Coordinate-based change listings
Segment Open

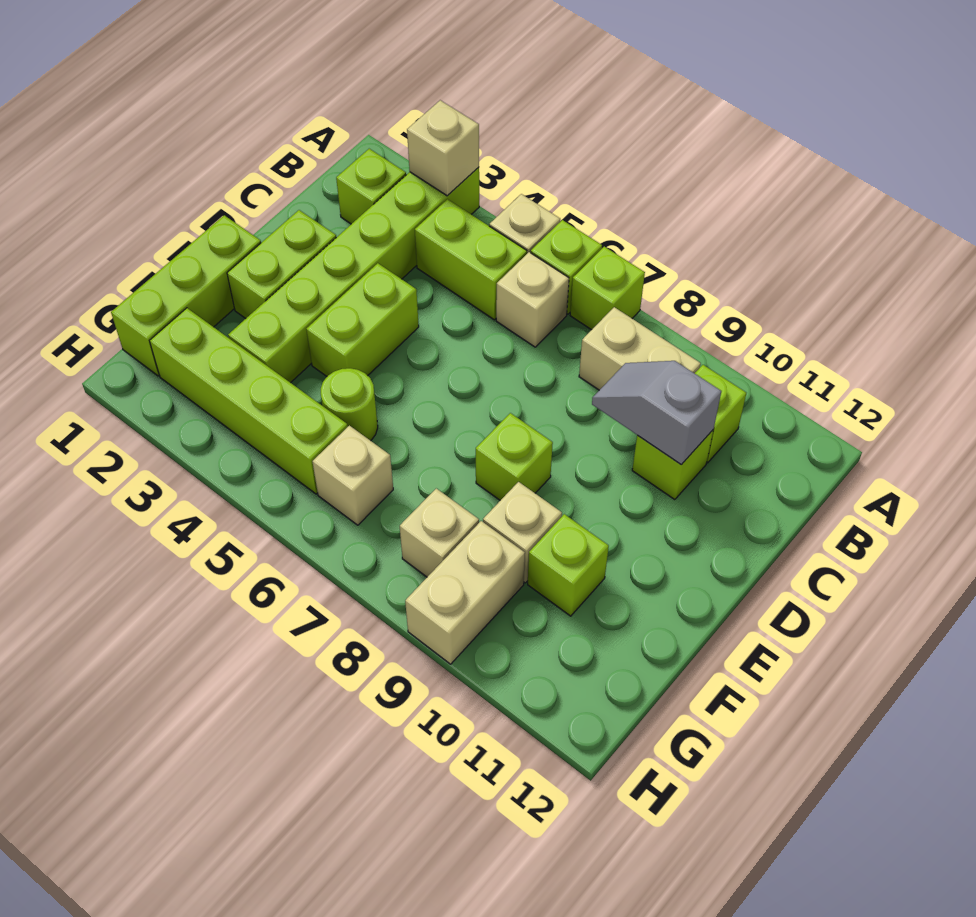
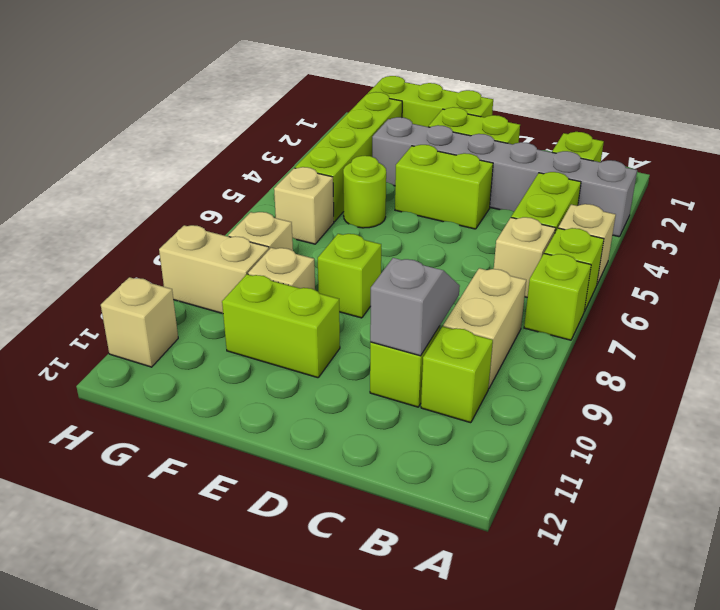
lime brick A3:F3 level 1 -> grey brick A3:F3 level 1
tan brick A3 level 2 -> tan brick H11 level 1
lime brick F10 level 1 -> lime brick E10:F10 level 1

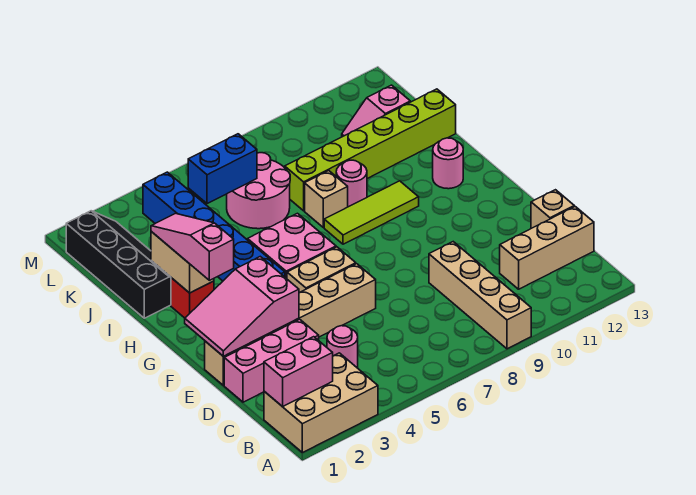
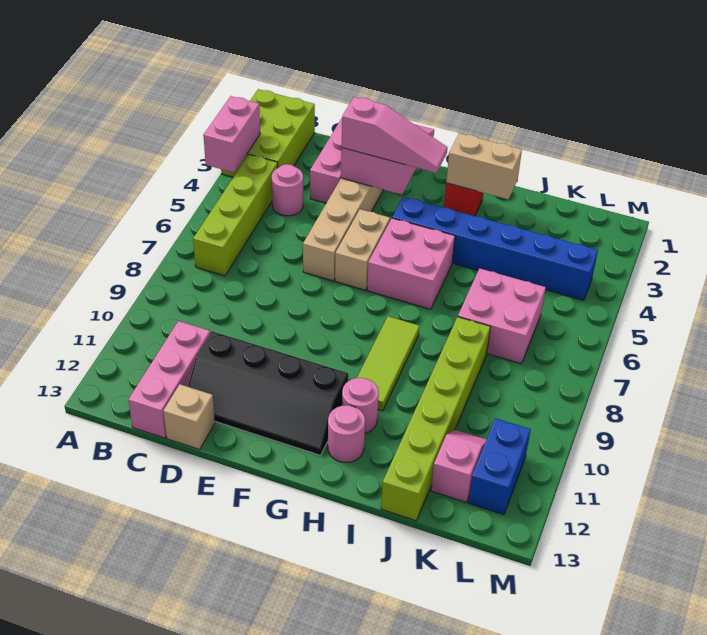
tan brick A1:B3 level 1 -> lime brick A1:B3 level 1
tan brick A9:D9 level 1 -> none
pink brick B1:B2 level 2 -> pink brick A3:A4 level 2
none -> lime brick B4:B7 level 1
tan brick C11:C13 level 1 -> pink brick C11:C13 level 1
pink slope G2:I2 level 3 top G -> pink slope E3:G3 level 3 top E
black slope I1:L2 level 1 top 1 -> black slope D11:G12 level 1 top 11
tan brick I8 level 1 -> none
pink round brick I9 level 1 -> pink round brick H11 level 1
pink round brick J6:K7 level 1 -> pink brick J6:K7 level 1
blue brick K5:K6 level 2 -> blue brick L11:L12 level 1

Segment Closed

- [PROBLEM REQUIREMENTS]: State how many lines of the data above contain the word "pink", and include nothing other than that number.

- [ANSWER TO THIS PROBLEM]: 5